Problem to work on = Copy nothing but the lines below running from the line containing "yellow brick C6:D7" through the line containing "lime brick A3", both end lines included.

Materials provided =

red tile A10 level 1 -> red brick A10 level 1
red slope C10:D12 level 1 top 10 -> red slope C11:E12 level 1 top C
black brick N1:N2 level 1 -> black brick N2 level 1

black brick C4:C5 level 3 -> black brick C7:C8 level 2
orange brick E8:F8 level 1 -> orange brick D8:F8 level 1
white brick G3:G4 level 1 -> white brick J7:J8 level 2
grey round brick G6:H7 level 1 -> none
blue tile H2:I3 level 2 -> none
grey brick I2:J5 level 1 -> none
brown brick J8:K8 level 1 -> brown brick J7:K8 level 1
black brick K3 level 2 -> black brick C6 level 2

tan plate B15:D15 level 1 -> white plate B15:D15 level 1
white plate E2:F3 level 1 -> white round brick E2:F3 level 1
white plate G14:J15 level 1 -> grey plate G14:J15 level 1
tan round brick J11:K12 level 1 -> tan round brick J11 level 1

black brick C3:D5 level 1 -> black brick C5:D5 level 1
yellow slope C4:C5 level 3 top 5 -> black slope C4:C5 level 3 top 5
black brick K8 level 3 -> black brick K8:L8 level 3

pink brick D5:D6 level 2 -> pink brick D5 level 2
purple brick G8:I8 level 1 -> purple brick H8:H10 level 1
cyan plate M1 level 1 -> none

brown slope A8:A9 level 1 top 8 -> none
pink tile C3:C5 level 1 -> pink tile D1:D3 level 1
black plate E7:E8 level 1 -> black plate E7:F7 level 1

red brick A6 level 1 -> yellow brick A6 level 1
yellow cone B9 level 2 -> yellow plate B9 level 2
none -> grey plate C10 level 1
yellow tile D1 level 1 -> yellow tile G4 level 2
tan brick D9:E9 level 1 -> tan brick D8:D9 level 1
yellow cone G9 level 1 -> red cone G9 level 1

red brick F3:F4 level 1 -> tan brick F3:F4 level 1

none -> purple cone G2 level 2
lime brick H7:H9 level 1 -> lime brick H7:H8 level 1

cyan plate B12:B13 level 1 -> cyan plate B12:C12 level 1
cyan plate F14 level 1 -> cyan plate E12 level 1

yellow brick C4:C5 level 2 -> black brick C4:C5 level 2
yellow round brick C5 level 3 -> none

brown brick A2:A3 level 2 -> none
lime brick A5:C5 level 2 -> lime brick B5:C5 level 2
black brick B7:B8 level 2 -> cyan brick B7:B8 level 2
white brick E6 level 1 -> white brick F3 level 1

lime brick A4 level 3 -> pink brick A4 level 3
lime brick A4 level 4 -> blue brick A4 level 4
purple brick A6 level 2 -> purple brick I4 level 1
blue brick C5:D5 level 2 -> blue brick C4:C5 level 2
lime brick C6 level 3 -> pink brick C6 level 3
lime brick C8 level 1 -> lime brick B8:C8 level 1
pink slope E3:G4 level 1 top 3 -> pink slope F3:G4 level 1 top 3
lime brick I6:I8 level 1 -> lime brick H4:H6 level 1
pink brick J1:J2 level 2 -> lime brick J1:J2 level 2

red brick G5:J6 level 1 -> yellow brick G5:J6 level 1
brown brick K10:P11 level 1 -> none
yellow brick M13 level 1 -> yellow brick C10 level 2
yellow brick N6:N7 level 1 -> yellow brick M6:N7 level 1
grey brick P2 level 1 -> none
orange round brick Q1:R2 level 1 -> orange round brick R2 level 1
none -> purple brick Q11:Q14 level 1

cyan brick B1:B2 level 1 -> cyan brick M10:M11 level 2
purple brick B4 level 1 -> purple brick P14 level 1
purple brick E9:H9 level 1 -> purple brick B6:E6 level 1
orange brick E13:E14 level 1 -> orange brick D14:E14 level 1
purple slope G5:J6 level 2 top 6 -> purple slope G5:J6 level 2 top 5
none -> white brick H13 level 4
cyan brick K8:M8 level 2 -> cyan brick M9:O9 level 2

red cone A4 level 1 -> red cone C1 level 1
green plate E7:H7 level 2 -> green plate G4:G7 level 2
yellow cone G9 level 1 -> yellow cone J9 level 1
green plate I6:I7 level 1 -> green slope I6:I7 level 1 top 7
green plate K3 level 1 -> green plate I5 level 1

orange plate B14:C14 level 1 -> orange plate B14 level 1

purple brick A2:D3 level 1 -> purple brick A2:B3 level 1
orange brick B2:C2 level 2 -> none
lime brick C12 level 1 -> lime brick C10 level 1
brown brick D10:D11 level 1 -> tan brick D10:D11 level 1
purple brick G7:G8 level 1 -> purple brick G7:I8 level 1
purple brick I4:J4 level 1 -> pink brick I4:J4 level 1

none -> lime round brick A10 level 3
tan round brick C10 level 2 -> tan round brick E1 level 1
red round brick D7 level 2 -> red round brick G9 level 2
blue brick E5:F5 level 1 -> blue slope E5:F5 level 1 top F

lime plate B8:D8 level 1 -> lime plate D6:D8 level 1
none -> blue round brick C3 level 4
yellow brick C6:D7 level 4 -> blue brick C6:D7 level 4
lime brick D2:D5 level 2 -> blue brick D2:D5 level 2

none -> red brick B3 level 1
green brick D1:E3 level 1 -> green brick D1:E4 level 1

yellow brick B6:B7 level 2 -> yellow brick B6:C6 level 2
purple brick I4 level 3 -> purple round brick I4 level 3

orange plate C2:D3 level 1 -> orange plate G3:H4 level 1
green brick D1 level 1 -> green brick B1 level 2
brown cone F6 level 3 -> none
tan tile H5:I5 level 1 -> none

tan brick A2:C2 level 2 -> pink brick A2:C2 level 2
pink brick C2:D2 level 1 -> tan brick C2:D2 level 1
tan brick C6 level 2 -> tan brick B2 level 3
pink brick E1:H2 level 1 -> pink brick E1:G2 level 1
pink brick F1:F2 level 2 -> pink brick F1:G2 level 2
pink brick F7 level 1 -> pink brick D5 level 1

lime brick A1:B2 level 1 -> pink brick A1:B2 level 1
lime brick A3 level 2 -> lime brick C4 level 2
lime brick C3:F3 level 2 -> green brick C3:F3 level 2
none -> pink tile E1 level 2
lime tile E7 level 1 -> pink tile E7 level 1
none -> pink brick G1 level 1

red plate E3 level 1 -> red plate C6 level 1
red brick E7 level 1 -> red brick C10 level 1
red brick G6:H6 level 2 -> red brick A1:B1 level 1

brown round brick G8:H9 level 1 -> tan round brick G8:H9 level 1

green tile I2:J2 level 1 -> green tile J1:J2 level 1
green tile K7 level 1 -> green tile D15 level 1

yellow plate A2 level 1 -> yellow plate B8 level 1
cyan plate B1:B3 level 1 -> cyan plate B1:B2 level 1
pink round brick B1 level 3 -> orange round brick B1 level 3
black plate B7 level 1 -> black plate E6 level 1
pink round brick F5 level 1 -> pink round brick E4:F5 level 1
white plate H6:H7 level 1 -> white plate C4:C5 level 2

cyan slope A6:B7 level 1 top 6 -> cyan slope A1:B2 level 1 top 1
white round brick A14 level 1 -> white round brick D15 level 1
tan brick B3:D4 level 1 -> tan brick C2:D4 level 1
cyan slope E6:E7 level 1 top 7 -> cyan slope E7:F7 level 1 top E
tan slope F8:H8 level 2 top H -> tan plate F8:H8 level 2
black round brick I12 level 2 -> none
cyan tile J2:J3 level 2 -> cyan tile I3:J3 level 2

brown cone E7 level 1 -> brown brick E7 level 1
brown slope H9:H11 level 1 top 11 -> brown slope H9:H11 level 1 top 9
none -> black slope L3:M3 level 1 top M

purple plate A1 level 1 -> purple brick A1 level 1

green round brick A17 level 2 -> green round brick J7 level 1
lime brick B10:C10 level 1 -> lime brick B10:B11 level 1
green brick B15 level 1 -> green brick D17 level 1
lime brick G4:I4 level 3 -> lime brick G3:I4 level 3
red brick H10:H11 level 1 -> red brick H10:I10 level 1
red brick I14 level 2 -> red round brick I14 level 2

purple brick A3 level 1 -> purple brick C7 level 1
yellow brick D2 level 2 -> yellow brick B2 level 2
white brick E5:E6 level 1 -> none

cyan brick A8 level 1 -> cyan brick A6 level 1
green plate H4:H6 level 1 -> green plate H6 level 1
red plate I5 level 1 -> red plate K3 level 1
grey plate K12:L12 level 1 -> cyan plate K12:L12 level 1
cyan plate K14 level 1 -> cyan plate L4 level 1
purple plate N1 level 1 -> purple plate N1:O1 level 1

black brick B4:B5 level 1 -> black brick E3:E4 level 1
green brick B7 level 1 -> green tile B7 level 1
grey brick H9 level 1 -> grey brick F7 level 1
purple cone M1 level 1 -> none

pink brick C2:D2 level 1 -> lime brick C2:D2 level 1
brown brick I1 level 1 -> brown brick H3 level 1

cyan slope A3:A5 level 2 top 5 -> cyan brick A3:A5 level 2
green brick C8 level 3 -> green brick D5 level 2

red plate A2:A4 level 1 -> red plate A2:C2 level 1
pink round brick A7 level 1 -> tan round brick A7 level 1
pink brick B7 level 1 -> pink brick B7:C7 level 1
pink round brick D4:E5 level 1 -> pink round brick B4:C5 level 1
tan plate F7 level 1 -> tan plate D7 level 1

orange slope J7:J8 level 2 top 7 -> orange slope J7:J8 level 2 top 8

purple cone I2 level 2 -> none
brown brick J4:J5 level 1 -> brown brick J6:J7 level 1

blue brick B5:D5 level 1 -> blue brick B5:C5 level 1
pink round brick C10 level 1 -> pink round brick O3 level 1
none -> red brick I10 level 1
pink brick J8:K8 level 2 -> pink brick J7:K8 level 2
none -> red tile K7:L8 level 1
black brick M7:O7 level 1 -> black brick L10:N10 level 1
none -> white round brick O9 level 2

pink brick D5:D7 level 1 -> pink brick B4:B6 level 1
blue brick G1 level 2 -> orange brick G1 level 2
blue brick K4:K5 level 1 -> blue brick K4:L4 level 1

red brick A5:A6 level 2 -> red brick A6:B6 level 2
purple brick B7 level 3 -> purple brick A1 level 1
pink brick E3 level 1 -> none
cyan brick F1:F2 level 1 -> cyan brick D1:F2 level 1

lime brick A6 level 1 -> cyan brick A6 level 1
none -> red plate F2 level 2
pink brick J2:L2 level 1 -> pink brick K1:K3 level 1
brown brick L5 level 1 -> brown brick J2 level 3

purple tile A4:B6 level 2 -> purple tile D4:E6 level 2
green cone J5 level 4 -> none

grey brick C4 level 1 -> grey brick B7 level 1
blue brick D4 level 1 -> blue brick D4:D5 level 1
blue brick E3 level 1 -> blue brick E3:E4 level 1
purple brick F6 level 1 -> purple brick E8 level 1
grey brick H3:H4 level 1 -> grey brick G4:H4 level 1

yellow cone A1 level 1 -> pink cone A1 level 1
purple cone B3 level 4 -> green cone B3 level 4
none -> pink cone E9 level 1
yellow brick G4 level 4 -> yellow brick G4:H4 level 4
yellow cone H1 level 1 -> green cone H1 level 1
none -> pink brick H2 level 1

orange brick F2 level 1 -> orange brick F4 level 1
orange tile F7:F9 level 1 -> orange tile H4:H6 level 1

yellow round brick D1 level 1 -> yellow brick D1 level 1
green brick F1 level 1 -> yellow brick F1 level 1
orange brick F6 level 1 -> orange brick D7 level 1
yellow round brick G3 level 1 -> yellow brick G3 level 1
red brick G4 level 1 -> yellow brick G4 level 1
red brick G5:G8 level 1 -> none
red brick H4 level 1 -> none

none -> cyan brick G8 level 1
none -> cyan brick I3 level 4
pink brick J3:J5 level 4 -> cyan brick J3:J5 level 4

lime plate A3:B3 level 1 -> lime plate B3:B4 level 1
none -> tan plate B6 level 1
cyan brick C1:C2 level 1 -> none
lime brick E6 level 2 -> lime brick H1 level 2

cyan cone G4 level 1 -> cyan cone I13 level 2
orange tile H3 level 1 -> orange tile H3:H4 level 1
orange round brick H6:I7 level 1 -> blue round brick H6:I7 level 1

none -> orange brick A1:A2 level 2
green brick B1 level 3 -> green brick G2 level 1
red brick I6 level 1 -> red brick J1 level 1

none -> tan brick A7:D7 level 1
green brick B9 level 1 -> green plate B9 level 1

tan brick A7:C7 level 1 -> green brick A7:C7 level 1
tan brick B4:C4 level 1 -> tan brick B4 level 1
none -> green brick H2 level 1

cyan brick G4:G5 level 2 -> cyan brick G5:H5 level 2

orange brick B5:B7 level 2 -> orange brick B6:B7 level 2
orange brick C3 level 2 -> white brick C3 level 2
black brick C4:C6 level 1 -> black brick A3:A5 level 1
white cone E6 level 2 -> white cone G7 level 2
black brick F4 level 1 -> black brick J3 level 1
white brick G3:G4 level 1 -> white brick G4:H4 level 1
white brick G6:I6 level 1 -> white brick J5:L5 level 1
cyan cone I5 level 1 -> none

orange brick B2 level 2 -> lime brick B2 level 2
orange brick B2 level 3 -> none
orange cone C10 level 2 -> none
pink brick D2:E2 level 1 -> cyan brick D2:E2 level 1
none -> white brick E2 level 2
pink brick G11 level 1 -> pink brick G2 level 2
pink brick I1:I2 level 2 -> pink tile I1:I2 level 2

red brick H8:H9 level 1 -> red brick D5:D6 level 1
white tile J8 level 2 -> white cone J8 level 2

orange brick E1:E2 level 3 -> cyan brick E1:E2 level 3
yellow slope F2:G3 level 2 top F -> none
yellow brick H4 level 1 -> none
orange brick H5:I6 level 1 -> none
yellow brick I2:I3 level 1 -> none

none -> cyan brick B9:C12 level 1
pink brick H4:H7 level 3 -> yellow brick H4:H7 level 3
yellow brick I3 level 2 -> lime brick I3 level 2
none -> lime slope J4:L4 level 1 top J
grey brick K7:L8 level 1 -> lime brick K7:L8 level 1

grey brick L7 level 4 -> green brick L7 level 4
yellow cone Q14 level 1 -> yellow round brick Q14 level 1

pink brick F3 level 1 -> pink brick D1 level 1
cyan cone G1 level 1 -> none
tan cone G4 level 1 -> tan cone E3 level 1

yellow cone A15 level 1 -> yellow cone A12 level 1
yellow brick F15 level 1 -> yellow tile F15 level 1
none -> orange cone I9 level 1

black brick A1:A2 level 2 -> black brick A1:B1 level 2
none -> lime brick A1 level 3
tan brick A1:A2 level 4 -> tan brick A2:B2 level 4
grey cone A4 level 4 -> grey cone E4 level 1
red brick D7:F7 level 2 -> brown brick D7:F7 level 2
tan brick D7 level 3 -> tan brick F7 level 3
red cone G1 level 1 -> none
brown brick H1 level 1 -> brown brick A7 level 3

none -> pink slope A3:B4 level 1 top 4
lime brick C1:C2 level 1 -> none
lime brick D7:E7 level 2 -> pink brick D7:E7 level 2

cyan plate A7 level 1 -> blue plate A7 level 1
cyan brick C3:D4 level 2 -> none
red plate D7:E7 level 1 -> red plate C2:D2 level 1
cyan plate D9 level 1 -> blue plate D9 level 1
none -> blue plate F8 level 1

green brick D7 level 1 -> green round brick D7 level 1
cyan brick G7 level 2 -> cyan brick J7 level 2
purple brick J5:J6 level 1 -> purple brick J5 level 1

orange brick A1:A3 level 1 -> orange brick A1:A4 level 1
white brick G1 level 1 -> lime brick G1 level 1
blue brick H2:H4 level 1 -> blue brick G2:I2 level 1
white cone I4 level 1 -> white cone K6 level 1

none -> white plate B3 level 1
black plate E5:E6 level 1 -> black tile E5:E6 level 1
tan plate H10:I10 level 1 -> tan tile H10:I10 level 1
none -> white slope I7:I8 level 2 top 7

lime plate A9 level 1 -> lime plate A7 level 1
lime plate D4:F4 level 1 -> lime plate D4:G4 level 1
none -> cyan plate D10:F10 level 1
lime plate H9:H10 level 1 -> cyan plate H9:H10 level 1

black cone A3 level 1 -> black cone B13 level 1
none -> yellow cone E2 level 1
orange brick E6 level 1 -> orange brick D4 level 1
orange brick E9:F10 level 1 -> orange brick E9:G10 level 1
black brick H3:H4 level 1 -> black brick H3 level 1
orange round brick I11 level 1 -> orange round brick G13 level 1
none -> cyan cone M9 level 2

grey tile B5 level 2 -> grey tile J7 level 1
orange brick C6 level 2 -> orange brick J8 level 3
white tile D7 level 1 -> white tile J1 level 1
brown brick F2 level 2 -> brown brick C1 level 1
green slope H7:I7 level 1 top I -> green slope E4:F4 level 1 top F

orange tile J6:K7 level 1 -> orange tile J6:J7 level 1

Task output =
yellow brick C6:D7 level 4 -> blue brick C6:D7 level 4
lime brick D2:D5 level 2 -> blue brick D2:D5 level 2

none -> red brick B3 level 1
green brick D1:E3 level 1 -> green brick D1:E4 level 1

yellow brick B6:B7 level 2 -> yellow brick B6:C6 level 2
purple brick I4 level 3 -> purple round brick I4 level 3

orange plate C2:D3 level 1 -> orange plate G3:H4 level 1
green brick D1 level 1 -> green brick B1 level 2
brown cone F6 level 3 -> none
tan tile H5:I5 level 1 -> none

tan brick A2:C2 level 2 -> pink brick A2:C2 level 2
pink brick C2:D2 level 1 -> tan brick C2:D2 level 1
tan brick C6 level 2 -> tan brick B2 level 3
pink brick E1:H2 level 1 -> pink brick E1:G2 level 1
pink brick F1:F2 level 2 -> pink brick F1:G2 level 2
pink brick F7 level 1 -> pink brick D5 level 1

lime brick A1:B2 level 1 -> pink brick A1:B2 level 1
lime brick A3 level 2 -> lime brick C4 level 2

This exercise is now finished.